Restate word for word only the lines running from the one with "(549, 194) = (317, 339): grey" to the end of the data, both ends included. Omit any pictures.

====== Exercise inputs ======

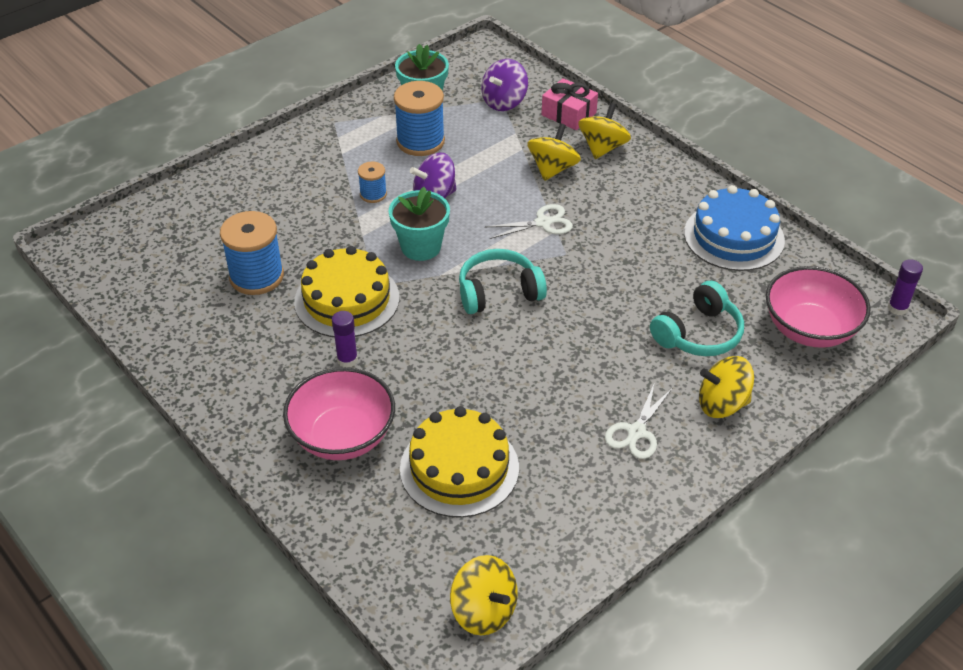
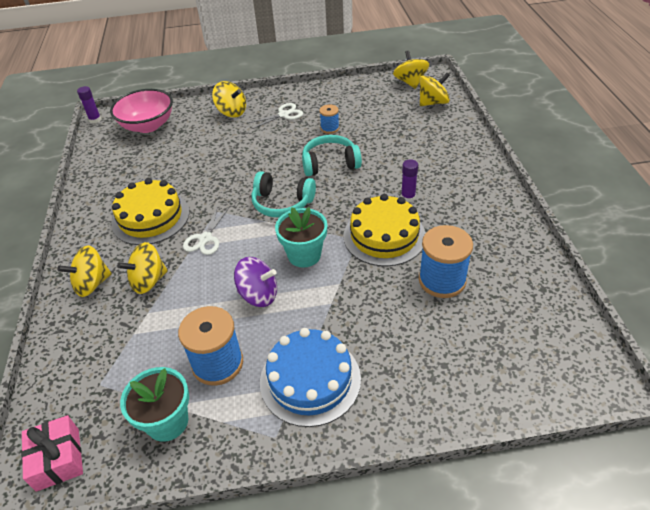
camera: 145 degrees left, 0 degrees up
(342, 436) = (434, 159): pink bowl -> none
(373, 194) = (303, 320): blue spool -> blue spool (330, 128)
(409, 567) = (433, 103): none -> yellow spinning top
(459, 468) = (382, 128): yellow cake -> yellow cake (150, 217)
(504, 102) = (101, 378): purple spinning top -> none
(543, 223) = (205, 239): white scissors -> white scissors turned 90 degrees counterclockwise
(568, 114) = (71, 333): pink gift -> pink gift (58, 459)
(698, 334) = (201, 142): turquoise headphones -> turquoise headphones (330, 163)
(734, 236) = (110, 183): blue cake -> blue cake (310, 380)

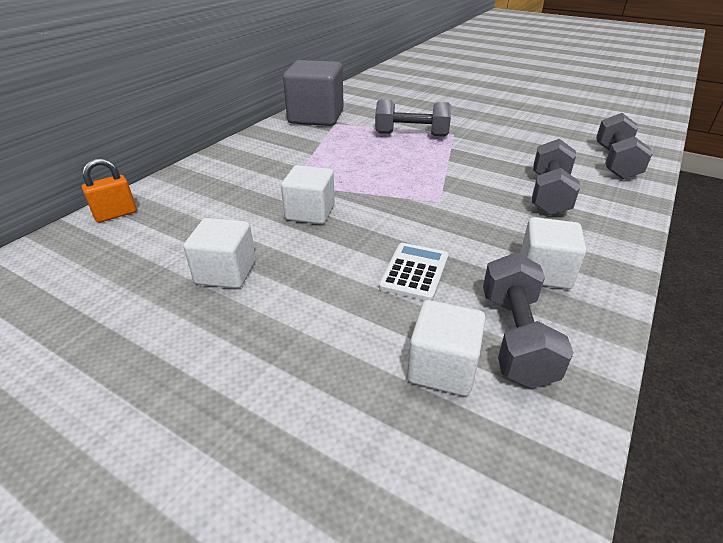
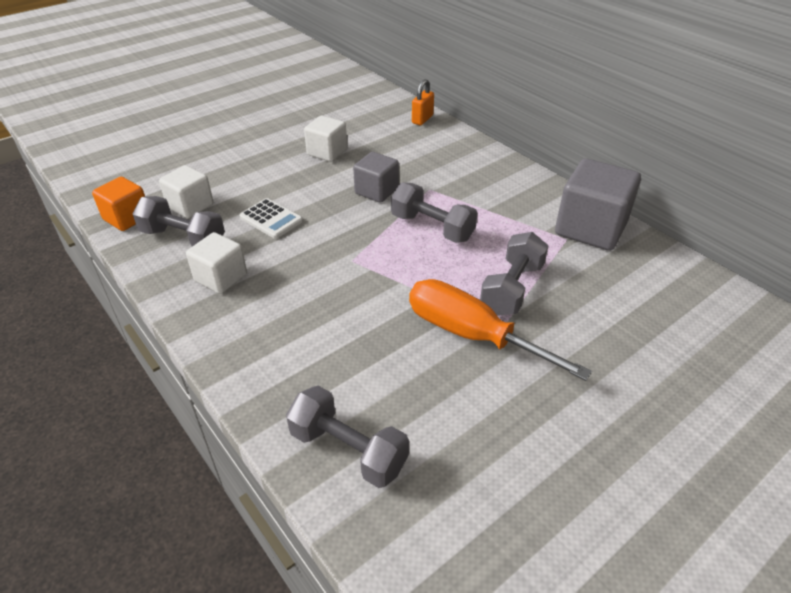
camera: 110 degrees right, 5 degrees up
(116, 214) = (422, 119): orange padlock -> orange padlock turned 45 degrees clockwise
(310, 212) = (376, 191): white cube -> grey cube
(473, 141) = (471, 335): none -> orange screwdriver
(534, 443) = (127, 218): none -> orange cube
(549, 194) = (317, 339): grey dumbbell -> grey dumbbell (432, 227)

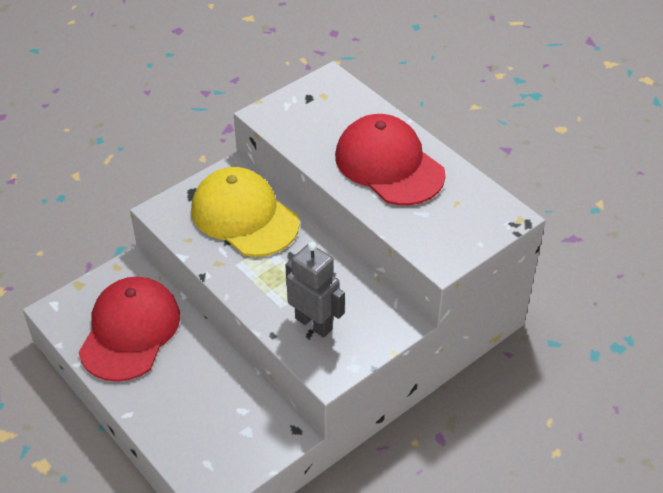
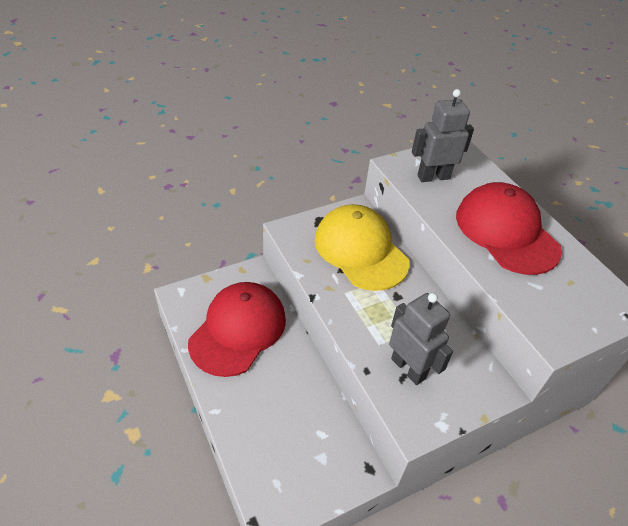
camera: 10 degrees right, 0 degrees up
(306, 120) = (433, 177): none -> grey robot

======

**Answer to the exercise**
(549, 194) = (317, 339): grey dumbbell -> grey dumbbell (432, 227)

camera: 10 degrees right, 0 degrees up
(306, 120) = (433, 177): none -> grey robot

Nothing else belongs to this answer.